====== TASK INPUTS ======

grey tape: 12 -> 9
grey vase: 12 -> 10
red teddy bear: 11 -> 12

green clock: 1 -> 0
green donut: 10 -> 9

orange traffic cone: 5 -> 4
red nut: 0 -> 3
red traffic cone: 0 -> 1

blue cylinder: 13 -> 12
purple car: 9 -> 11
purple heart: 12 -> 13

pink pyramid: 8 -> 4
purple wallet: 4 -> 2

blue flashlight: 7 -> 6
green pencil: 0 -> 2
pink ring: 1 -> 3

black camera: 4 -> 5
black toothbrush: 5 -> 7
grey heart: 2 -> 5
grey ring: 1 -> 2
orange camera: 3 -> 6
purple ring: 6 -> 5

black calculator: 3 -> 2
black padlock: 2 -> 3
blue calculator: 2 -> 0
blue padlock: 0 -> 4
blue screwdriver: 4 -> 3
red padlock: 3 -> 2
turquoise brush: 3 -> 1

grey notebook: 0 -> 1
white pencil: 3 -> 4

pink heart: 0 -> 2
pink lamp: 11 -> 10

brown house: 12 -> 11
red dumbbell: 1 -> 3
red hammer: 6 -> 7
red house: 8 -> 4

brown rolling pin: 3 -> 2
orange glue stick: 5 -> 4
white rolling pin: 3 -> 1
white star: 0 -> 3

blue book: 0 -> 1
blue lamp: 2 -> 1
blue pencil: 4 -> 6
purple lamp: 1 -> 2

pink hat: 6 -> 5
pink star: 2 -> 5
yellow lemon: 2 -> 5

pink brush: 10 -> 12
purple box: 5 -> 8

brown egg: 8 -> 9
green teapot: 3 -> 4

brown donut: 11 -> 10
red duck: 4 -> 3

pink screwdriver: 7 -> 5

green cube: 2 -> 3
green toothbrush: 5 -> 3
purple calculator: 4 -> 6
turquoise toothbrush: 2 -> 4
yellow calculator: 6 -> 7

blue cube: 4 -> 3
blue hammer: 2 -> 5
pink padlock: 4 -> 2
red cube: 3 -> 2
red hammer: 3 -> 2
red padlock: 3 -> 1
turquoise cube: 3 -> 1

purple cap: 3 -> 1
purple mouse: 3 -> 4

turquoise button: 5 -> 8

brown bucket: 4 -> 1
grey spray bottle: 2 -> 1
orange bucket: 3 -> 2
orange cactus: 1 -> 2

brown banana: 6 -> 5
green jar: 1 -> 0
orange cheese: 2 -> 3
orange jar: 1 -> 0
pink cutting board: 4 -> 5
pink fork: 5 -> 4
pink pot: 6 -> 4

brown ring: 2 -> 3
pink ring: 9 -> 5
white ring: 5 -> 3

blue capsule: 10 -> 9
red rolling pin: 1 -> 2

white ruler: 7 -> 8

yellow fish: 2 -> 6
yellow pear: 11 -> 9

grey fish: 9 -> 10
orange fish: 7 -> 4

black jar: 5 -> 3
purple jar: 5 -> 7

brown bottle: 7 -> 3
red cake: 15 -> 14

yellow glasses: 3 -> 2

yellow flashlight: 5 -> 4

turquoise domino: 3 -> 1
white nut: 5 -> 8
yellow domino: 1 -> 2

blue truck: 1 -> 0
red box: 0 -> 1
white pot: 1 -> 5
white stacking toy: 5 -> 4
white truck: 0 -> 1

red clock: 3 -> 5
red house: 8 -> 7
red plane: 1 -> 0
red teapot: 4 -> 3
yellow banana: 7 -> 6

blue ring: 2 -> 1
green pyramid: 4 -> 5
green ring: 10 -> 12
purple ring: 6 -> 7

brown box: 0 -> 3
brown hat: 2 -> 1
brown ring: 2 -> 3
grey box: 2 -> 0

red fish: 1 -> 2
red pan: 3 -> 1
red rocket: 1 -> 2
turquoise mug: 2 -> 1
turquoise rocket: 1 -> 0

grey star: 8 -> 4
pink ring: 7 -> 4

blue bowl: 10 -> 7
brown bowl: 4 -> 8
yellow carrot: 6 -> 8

======

### EXERCISE AIM
What should come out is the exact run of lines from the one holding "white ruler: 7 -> 8" through the end of the records above, and nothing besides.

### ANSWER BOX
white ruler: 7 -> 8

yellow fish: 2 -> 6
yellow pear: 11 -> 9

grey fish: 9 -> 10
orange fish: 7 -> 4

black jar: 5 -> 3
purple jar: 5 -> 7

brown bottle: 7 -> 3
red cake: 15 -> 14

yellow glasses: 3 -> 2

yellow flashlight: 5 -> 4

turquoise domino: 3 -> 1
white nut: 5 -> 8
yellow domino: 1 -> 2

blue truck: 1 -> 0
red box: 0 -> 1
white pot: 1 -> 5
white stacking toy: 5 -> 4
white truck: 0 -> 1

red clock: 3 -> 5
red house: 8 -> 7
red plane: 1 -> 0
red teapot: 4 -> 3
yellow banana: 7 -> 6

blue ring: 2 -> 1
green pyramid: 4 -> 5
green ring: 10 -> 12
purple ring: 6 -> 7

brown box: 0 -> 3
brown hat: 2 -> 1
brown ring: 2 -> 3
grey box: 2 -> 0

red fish: 1 -> 2
red pan: 3 -> 1
red rocket: 1 -> 2
turquoise mug: 2 -> 1
turquoise rocket: 1 -> 0

grey star: 8 -> 4
pink ring: 7 -> 4

blue bowl: 10 -> 7
brown bowl: 4 -> 8
yellow carrot: 6 -> 8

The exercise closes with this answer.